Try it:
No pictures, please: print exactly the lines from the one that contains "brown brick E2" through the last line of the listing.

Records provided:
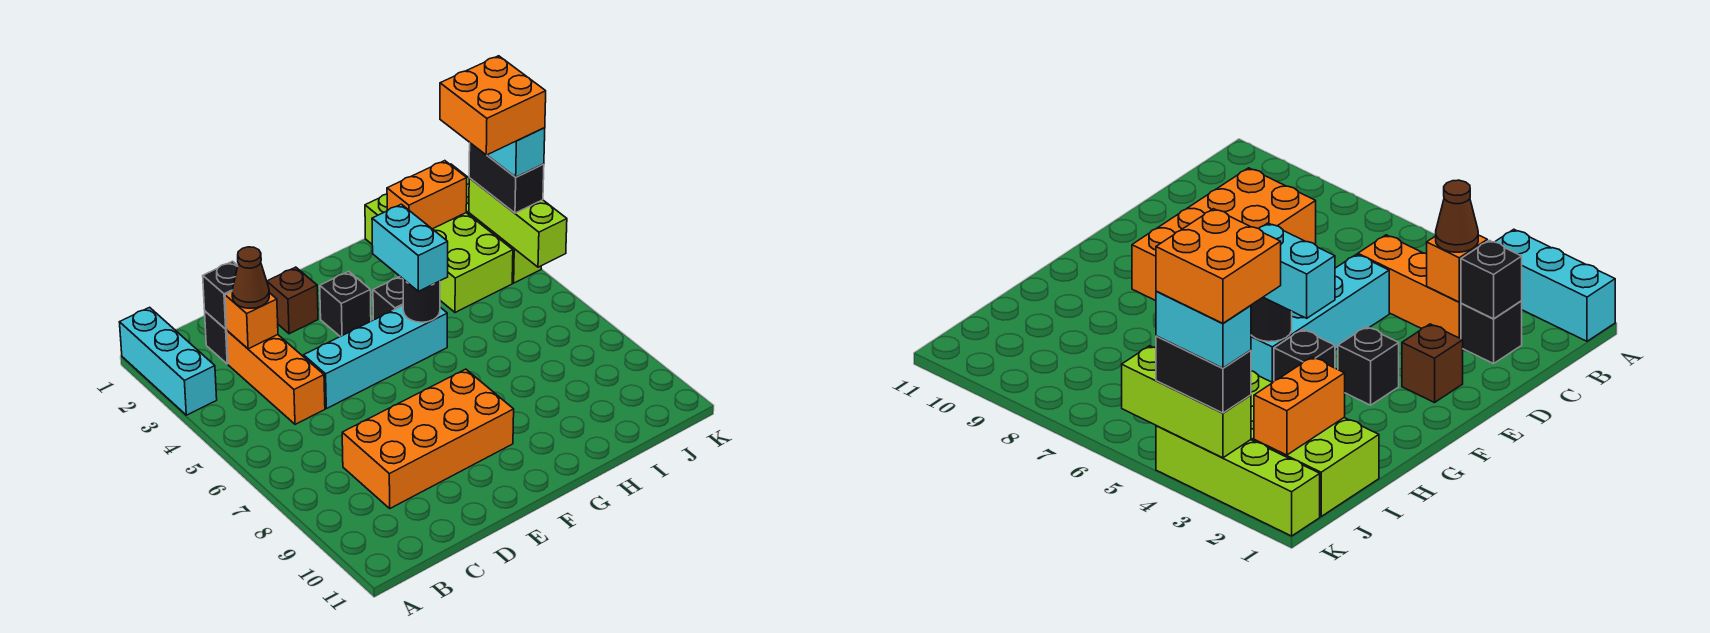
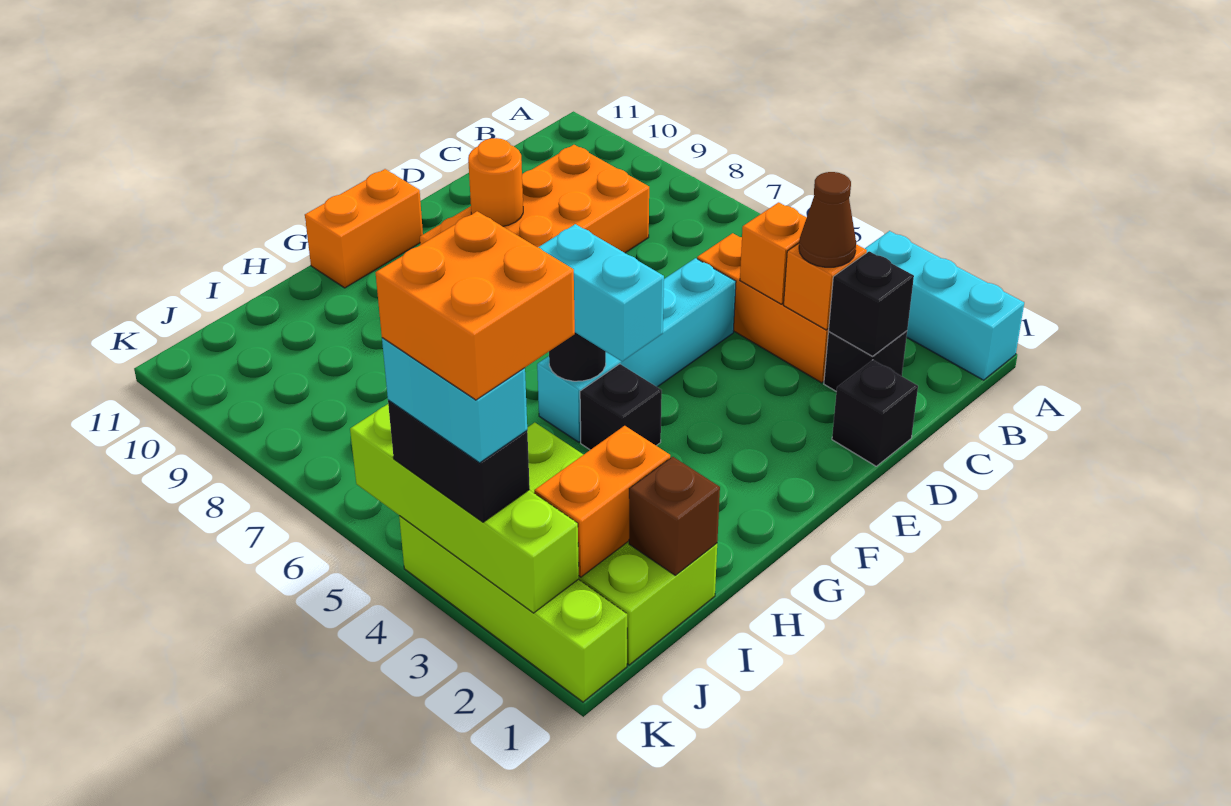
none -> orange brick C4 level 2
brown brick E2 level 1 -> brown brick I1 level 2
none -> orange round brick E9 level 2
black brick F3 level 1 -> black brick D1 level 1
none -> orange brick F11:G11 level 1
lime brick K3:K5 level 2 -> lime brick K2:K5 level 2

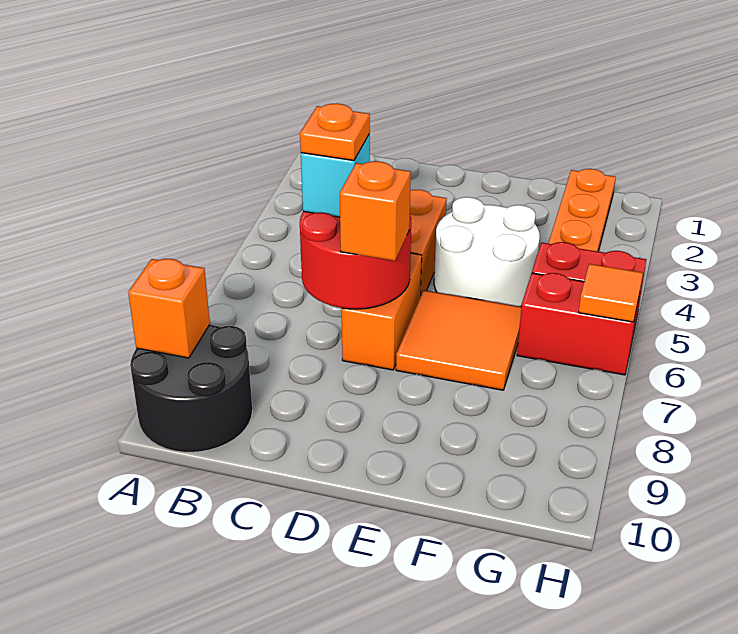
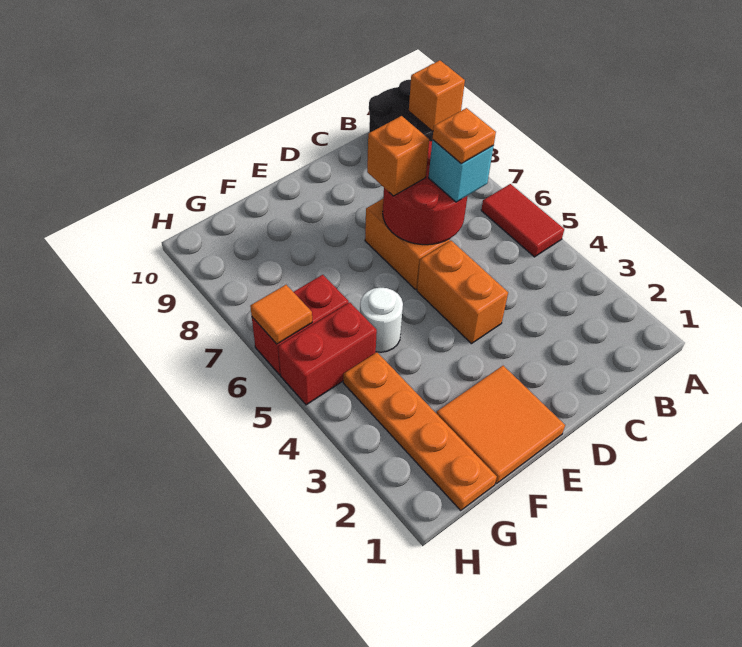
none -> red tile A5:A6 level 1
white round brick E4:F5 level 1 -> white round brick F5 level 1
orange tile E6:F7 level 1 -> orange tile E1:F2 level 1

Result for this task:
brown brick E2 level 1 -> brown brick I1 level 2
none -> orange round brick E9 level 2
black brick F3 level 1 -> black brick D1 level 1
none -> orange brick F11:G11 level 1
lime brick K3:K5 level 2 -> lime brick K2:K5 level 2

none -> red tile A5:A6 level 1
white round brick E4:F5 level 1 -> white round brick F5 level 1
orange tile E6:F7 level 1 -> orange tile E1:F2 level 1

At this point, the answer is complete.